§ Exercise details
The required output is all lines below that contain the word "orange".

Provided information Start Marker

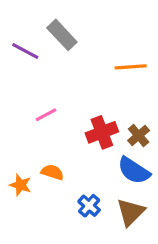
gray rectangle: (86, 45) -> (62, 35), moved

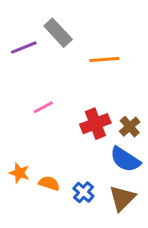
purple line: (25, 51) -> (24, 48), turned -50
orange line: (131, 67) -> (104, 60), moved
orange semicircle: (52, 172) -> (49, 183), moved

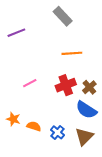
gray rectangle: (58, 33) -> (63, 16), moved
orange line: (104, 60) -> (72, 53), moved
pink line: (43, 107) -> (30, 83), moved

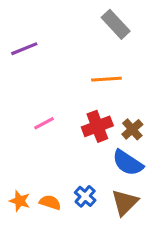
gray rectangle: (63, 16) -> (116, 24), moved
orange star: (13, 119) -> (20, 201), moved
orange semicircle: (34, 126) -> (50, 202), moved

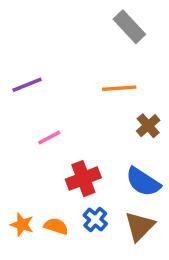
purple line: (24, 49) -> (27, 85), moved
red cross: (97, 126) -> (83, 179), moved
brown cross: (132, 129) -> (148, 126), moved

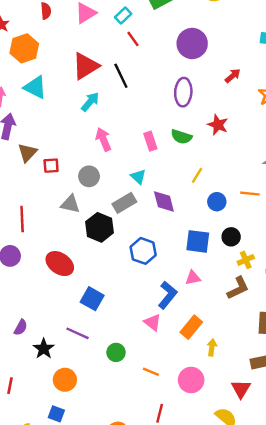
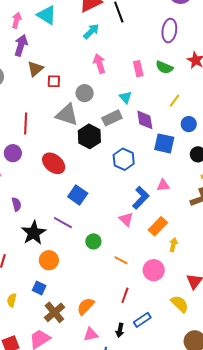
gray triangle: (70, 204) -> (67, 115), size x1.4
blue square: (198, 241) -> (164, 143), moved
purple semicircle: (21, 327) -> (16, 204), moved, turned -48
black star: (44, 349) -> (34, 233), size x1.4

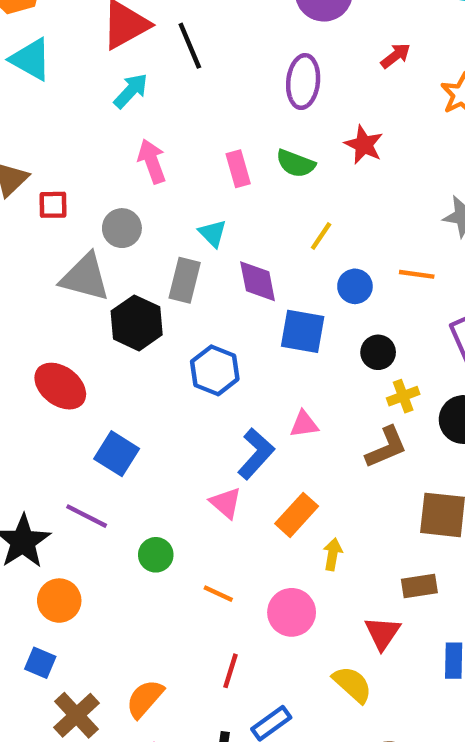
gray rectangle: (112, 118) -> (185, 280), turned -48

Provided information End Marker

§ Task solution
orange line: (131, 67) -> (104, 60), moved
orange semicircle: (52, 172) -> (49, 183), moved
orange line: (104, 60) -> (72, 53), moved
orange star: (13, 119) -> (20, 201), moved
orange semicircle: (34, 126) -> (50, 202), moved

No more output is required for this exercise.